• Assignment
Please quote exactly the lines below from the line containing "FAN pin SIG: D4 -> D8" to the line containing "OLED2 pin VCC: 5V -> GND", both lines included, and nothing else.

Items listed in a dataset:
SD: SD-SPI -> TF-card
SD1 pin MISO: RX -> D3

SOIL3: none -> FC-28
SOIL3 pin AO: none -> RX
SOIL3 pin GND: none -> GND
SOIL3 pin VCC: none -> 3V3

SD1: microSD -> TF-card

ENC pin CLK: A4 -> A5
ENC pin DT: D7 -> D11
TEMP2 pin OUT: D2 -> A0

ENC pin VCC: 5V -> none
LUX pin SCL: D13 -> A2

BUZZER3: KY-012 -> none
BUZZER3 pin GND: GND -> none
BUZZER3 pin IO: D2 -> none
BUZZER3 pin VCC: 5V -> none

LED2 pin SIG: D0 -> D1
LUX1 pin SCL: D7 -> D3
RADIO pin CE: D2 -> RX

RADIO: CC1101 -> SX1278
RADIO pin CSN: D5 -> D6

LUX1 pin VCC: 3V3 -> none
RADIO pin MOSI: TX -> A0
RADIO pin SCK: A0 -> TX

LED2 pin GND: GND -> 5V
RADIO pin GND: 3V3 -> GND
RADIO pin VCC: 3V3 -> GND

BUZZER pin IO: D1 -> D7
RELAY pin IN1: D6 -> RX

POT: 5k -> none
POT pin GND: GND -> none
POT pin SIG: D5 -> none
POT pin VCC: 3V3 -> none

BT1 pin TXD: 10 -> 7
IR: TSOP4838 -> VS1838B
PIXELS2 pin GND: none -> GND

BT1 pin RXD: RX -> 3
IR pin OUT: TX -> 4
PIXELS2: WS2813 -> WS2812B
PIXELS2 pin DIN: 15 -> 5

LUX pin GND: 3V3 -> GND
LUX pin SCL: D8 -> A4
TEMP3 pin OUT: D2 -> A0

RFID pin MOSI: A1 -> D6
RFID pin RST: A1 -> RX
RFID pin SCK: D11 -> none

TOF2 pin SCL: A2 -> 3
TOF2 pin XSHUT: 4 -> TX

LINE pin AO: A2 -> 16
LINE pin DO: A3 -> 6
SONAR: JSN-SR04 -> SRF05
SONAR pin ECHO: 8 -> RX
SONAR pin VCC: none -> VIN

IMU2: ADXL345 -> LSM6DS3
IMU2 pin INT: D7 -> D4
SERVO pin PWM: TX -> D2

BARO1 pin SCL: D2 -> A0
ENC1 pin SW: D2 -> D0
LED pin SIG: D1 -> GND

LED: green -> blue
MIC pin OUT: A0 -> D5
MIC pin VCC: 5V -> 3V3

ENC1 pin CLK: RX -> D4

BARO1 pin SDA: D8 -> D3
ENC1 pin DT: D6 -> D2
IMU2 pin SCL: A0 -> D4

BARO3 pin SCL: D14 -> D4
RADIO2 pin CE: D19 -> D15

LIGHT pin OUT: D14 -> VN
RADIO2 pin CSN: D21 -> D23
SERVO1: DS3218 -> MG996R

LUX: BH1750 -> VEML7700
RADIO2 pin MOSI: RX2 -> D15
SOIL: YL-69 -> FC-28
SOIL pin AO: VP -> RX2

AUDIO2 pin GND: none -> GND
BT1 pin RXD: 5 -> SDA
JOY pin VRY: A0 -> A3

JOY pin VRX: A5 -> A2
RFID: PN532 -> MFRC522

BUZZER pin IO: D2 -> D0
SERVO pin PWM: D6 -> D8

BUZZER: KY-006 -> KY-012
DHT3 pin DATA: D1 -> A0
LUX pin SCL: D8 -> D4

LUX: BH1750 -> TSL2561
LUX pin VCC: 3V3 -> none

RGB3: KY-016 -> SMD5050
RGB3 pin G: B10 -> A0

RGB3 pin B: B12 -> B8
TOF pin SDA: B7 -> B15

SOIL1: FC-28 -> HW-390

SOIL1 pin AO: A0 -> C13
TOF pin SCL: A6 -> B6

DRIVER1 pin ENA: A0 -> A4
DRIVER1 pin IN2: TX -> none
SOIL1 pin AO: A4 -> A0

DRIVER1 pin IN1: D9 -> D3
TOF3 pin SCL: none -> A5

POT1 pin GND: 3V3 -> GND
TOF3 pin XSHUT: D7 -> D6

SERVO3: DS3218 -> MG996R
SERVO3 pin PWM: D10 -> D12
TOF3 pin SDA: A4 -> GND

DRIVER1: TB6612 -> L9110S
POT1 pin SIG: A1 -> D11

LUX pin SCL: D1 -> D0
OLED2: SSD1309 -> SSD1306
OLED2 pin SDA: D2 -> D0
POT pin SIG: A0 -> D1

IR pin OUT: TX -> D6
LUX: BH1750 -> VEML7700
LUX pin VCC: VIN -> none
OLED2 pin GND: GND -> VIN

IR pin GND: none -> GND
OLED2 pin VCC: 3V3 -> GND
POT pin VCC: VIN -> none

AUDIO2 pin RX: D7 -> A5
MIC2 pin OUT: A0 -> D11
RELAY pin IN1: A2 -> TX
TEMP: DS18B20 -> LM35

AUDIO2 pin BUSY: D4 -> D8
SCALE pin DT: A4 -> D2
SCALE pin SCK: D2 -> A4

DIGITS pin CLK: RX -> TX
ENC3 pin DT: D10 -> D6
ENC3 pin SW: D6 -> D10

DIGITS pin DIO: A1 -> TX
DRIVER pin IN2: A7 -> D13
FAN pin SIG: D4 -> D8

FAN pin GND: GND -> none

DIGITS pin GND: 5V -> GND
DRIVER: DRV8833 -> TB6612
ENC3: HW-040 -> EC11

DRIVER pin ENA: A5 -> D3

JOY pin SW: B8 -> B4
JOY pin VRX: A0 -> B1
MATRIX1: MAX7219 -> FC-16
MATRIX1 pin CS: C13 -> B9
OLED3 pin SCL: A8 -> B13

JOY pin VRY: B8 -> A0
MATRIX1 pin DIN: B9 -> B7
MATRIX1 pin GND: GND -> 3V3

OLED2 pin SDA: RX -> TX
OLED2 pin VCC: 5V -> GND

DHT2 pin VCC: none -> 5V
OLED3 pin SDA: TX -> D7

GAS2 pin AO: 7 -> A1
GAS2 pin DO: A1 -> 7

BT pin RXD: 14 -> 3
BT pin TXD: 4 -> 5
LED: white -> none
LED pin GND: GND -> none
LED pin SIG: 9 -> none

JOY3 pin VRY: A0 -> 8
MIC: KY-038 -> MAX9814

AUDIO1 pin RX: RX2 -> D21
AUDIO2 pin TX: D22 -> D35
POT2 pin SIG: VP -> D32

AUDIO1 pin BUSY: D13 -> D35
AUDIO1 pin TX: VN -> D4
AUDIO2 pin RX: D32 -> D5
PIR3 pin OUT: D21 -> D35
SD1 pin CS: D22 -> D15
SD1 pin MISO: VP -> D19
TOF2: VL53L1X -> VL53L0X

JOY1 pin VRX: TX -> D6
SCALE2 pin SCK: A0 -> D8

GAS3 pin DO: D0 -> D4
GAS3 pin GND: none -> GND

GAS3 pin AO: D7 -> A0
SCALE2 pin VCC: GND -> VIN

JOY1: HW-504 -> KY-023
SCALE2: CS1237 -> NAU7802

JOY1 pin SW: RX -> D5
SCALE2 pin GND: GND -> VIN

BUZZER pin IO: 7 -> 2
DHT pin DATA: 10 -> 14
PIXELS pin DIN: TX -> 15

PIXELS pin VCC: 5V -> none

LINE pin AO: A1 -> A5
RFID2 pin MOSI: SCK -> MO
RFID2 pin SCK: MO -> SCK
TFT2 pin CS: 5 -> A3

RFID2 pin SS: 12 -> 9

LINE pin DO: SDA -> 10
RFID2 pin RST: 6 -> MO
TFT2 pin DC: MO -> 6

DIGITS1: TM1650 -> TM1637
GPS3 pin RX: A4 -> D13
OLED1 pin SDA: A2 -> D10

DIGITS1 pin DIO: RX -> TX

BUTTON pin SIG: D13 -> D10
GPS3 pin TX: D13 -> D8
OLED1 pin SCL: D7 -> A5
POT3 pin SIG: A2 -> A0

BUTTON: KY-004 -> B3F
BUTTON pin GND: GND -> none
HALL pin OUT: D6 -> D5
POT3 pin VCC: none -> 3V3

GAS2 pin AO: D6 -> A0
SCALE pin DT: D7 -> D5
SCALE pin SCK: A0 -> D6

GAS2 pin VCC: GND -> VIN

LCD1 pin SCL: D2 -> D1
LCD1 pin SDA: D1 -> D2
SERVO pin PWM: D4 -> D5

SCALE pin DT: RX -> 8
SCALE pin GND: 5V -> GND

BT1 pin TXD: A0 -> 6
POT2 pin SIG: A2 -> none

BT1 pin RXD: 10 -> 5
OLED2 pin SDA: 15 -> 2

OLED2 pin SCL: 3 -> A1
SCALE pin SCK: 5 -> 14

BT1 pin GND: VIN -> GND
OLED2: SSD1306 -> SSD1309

• Expected answer
FAN pin SIG: D4 -> D8

FAN pin GND: GND -> none

DIGITS pin GND: 5V -> GND
DRIVER: DRV8833 -> TB6612
ENC3: HW-040 -> EC11

DRIVER pin ENA: A5 -> D3

JOY pin SW: B8 -> B4
JOY pin VRX: A0 -> B1
MATRIX1: MAX7219 -> FC-16
MATRIX1 pin CS: C13 -> B9
OLED3 pin SCL: A8 -> B13

JOY pin VRY: B8 -> A0
MATRIX1 pin DIN: B9 -> B7
MATRIX1 pin GND: GND -> 3V3

OLED2 pin SDA: RX -> TX
OLED2 pin VCC: 5V -> GND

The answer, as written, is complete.